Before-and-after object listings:

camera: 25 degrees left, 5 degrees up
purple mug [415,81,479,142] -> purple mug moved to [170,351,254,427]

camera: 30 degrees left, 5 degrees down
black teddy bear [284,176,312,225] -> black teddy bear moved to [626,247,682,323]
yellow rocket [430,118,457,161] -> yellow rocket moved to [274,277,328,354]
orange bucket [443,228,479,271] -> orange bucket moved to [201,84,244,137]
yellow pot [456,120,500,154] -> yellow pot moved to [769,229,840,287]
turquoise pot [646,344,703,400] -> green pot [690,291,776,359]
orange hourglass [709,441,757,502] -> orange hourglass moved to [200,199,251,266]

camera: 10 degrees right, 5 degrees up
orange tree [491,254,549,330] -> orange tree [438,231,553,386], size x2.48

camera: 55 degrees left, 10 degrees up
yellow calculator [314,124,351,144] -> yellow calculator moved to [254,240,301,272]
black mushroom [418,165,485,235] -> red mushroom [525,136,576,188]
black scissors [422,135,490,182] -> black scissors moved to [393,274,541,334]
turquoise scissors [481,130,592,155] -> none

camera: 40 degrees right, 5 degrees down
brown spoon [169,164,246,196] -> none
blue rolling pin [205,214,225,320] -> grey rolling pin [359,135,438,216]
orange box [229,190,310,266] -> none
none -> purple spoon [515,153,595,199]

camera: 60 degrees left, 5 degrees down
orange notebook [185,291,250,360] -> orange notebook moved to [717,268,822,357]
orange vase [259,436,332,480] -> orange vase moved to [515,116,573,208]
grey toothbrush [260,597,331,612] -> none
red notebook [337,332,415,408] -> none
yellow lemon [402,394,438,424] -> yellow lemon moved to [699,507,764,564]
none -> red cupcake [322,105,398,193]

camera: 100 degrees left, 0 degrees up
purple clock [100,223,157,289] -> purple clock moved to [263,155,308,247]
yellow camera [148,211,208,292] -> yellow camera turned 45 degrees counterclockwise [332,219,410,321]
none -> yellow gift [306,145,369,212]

Exercise brief:
The number alone is the answer: work out how many lines in the data contain "orange".

Task result:
6